◆ Written problem
Please recast the entries below as a JSON list of strings with one string per line, skipping blank lines and leaving out the pictures.
• • • •
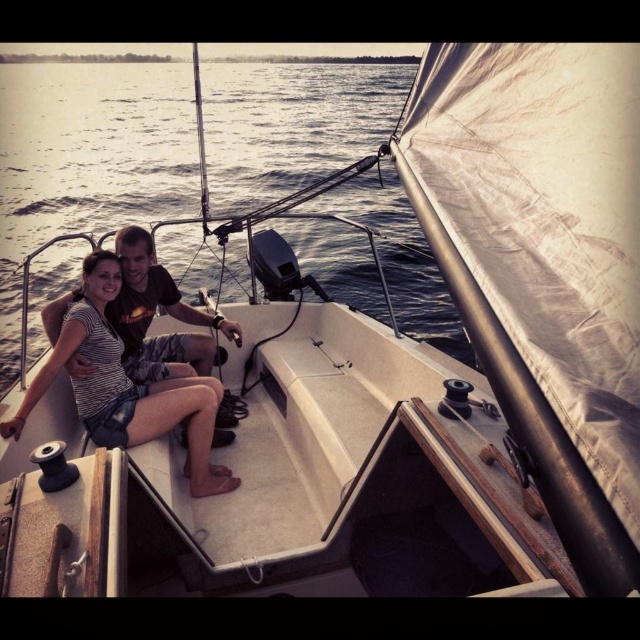
Between striped fabric dress at center and matte black shirt at center, which one appears on the left side from the viewer's perspective?

matte black shirt at center

Who is higher up, striped fabric dress at center or matte black shirt at center?

matte black shirt at center

Is point (196, 488) more distant than point (122, 291)?

No, it is not.

The image size is (640, 640). Find the location of `striped fabric dress at center`. striped fabric dress at center is located at coordinates (125, 387).

Does point (48, 272) come in front of point (140, 268)?

No, (48, 272) is further to viewer.

Which of these two, blue water at center or matte black shirt at center, stands taller?

blue water at center is taller.

The height and width of the screenshot is (640, 640). Find the location of `blue water at center`. blue water at center is located at coordinates (88, 161).

Is point (104, 122) farther from camera compared to point (12, 428)?

Yes, point (104, 122) is behind point (12, 428).

Can you confirm if blue water at center is positioned above striped fabric dress at center?

Indeed, blue water at center is positioned over striped fabric dress at center.

Does point (122, 141) lie in front of point (58, 348)?

That is False.

Where is `blue water at center`? This screenshot has width=640, height=640. blue water at center is located at coordinates coord(88,161).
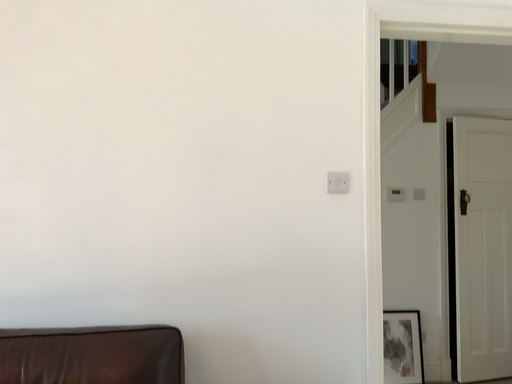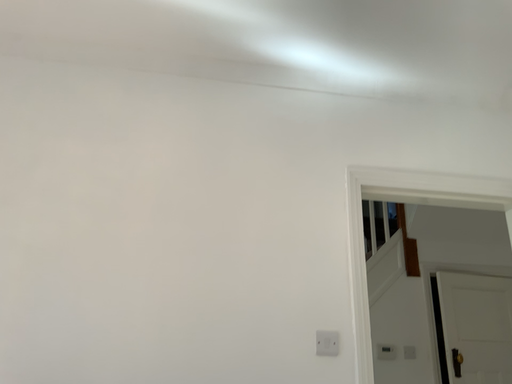
Question: Which way did the camera rotate in the video?

Choices:
 (A) rotated upward
 (B) rotated downward

Answer: (A)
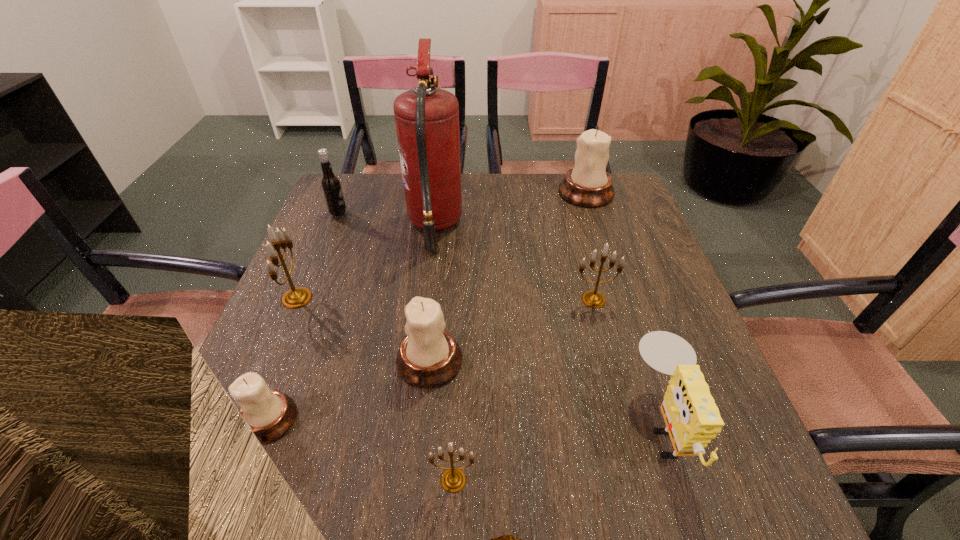
Image resolution: width=960 pixels, height=540 pixels. What are the coordinates of `root beer situated at the left edge` in the screenshot? It's located at (330, 183).

Where is `sponge at the right edge`? This screenshot has height=540, width=960. sponge at the right edge is located at coordinates click(692, 418).

Locate an element on the screen. Image resolution: width=960 pixels, height=540 pixels. object at the far left corner is located at coordinates (330, 183).

The image size is (960, 540). In order to click on object that is at the far right corner in this screenshot , I will do `click(588, 184)`.

This screenshot has height=540, width=960. I want to click on object positioned at the near right corner, so click(692, 418).

At what (x,y) coordinates should I click in order to perform the action: click on free space at the far edge of the desktop. Please return your answer as a coordinate pair (x, y). This screenshot has height=540, width=960. Looking at the image, I should click on (392, 183).

This screenshot has width=960, height=540. What are the coordinates of `vacant region at the left edge of the desktop` in the screenshot? It's located at (307, 349).

The width and height of the screenshot is (960, 540). In the image, there is a desktop. In order to click on free space at the right edge in this screenshot , I will do `click(647, 242)`.

Image resolution: width=960 pixels, height=540 pixels. I want to click on free space at the far left corner of the desktop, so click(x=347, y=176).

Where is `free space between the nearest white candle holder and the second biggest white candle holder`? free space between the nearest white candle holder and the second biggest white candle holder is located at coordinates (349, 390).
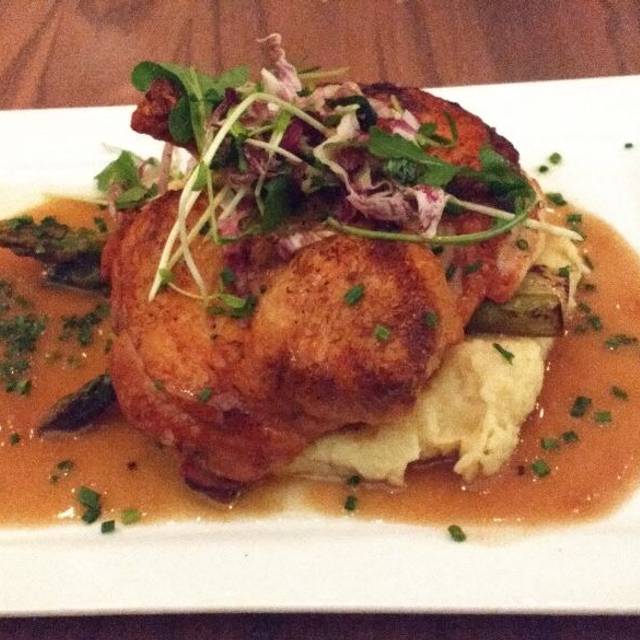
Where is `wooden table`? The width and height of the screenshot is (640, 640). wooden table is located at coordinates (582, 27), (525, 32).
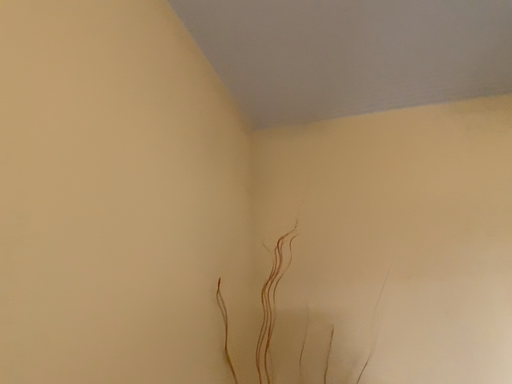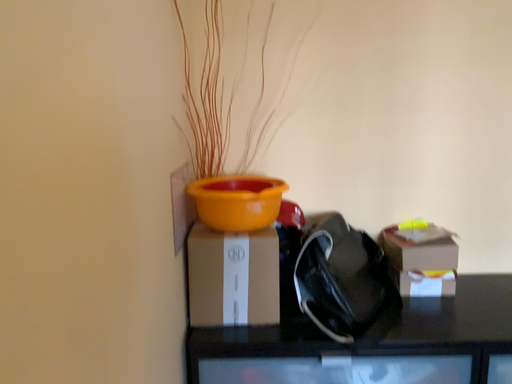
Question: Which way did the camera rotate in the video?

Choices:
 (A) rotated downward
 (B) rotated upward

Answer: (A)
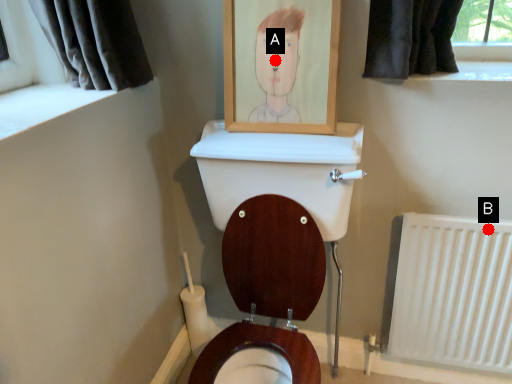
Question: Two points are circled on the image, labeled by A and B beside each circle. Which point is farther from the camera taking this photo?

Choices:
 (A) A is further
 (B) B is further

Answer: (B)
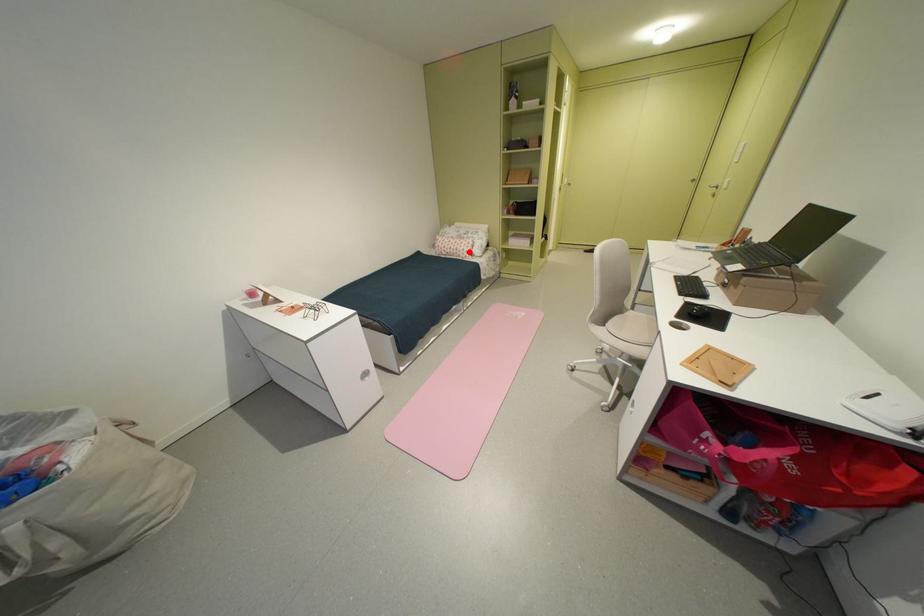
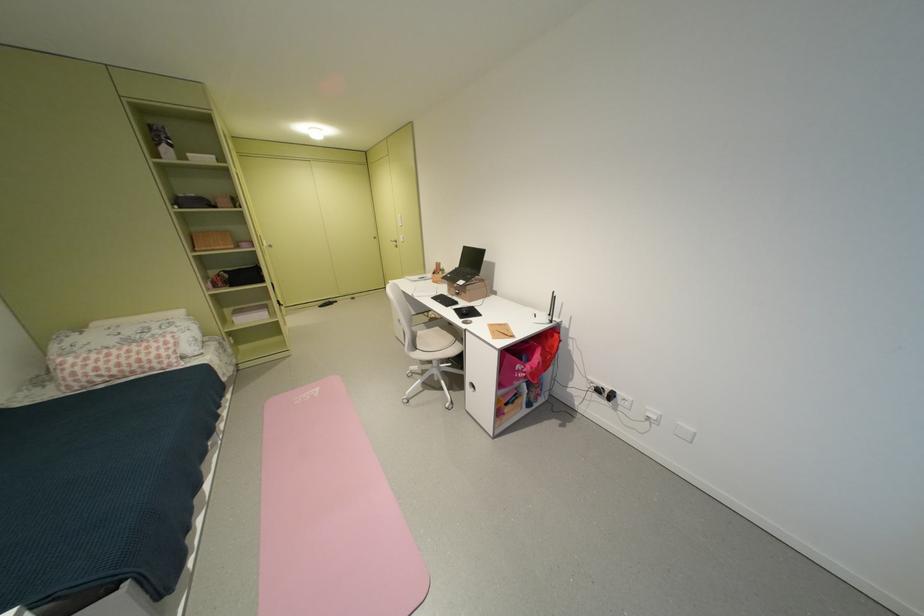
Locate, in the second image, the point that corresponds to the highlighted location in the first image.

(159, 362)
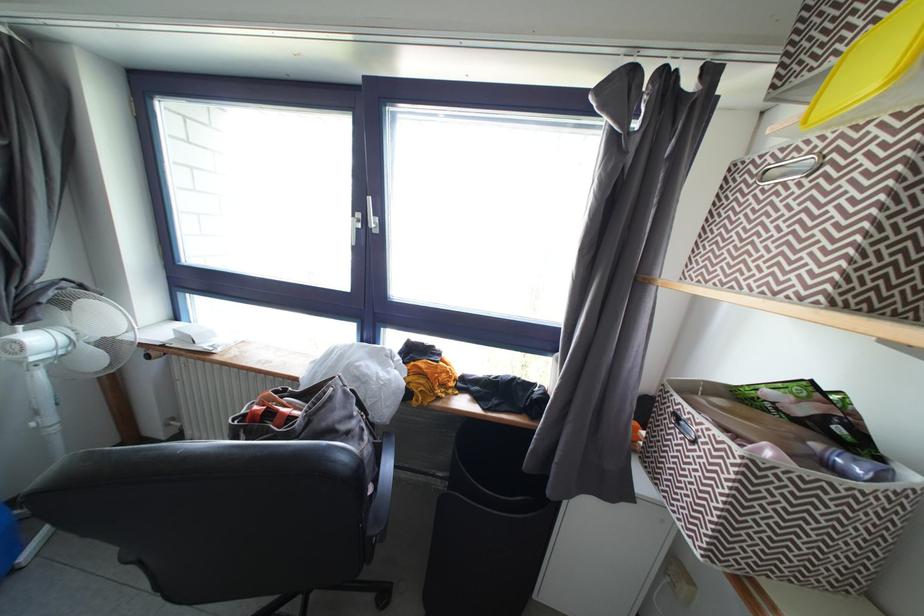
• • • •
◆ Correct output
[
  "Between striped fabric dress at center and matte black shirt at center, which one appears on the left side from the viewer's perspective?",
  "matte black shirt at center",
  "Who is higher up, striped fabric dress at center or matte black shirt at center?",
  "matte black shirt at center",
  "Is point (196, 488) more distant than point (122, 291)?",
  "No, it is not.",
  "The image size is (640, 640). Find the location of `striped fabric dress at center`. striped fabric dress at center is located at coordinates (125, 387).",
  "Does point (48, 272) come in front of point (140, 268)?",
  "No, (48, 272) is further to viewer.",
  "Which of these two, blue water at center or matte black shirt at center, stands taller?",
  "blue water at center is taller.",
  "The height and width of the screenshot is (640, 640). Find the location of `blue water at center`. blue water at center is located at coordinates (88, 161).",
  "Is point (104, 122) farther from camera compared to point (12, 428)?",
  "Yes, point (104, 122) is behind point (12, 428).",
  "Can you confirm if blue water at center is positioned above striped fabric dress at center?",
  "Indeed, blue water at center is positioned over striped fabric dress at center.",
  "Does point (122, 141) lie in front of point (58, 348)?",
  "That is False.",
  "Where is `blue water at center`? This screenshot has width=640, height=640. blue water at center is located at coordinates coord(88,161).",
  "Question: Which way did the camera rotate in the video?",
  "Choices:",
  " (A) rotated upward",
  " (B) rotated downward",
  "Answer: (A)",
  "Image resolution: width=960 pixels, height=540 pixels. What are the coordinates of `root beer situated at the left edge` in the screenshot? It's located at (330, 183).",
  "Where is `sponge at the right edge`? This screenshot has height=540, width=960. sponge at the right edge is located at coordinates click(692, 418).",
  "Locate an element on the screen. Image resolution: width=960 pixels, height=540 pixels. object at the far left corner is located at coordinates (330, 183).",
  "The image size is (960, 540). In order to click on object that is at the far right corner in this screenshot , I will do `click(588, 184)`.",
  "This screenshot has height=540, width=960. I want to click on object positioned at the near right corner, so click(692, 418).",
  "At what (x,y) coordinates should I click in order to perform the action: click on free space at the far edge of the desktop. Please return your answer as a coordinate pair (x, y). This screenshot has height=540, width=960. Looking at the image, I should click on (392, 183).",
  "This screenshot has width=960, height=540. What are the coordinates of `vacant region at the left edge of the desktop` in the screenshot? It's located at (307, 349).",
  "The width and height of the screenshot is (960, 540). In the image, there is a desktop. In order to click on free space at the right edge in this screenshot , I will do `click(647, 242)`.",
  "Image resolution: width=960 pixels, height=540 pixels. I want to click on free space at the far left corner of the desktop, so click(x=347, y=176).",
  "Where is `free space between the nearest white candle holder and the second biggest white candle holder`? free space between the nearest white candle holder and the second biggest white candle holder is located at coordinates (349, 390).",
  "Where is `wooden table`? The width and height of the screenshot is (640, 640). wooden table is located at coordinates (582, 27), (525, 32).",
  "Question: Which way did the camera rotate in the video?",
  "Choices:",
  " (A) rotated downward",
  " (B) rotated upward",
  "Answer: (A)",
  "Question: Two points are circled on the image, labeled by A and B beside each circle. Which point is farther from the camera taking this photo?",
  "Choices:",
  " (A) A is further",
  " (B) B is further",
  "Answer: (B)",
  "Locate, in the second image, the point that corresponds to the highlighted location in the first image.",
  "(159, 362)"
]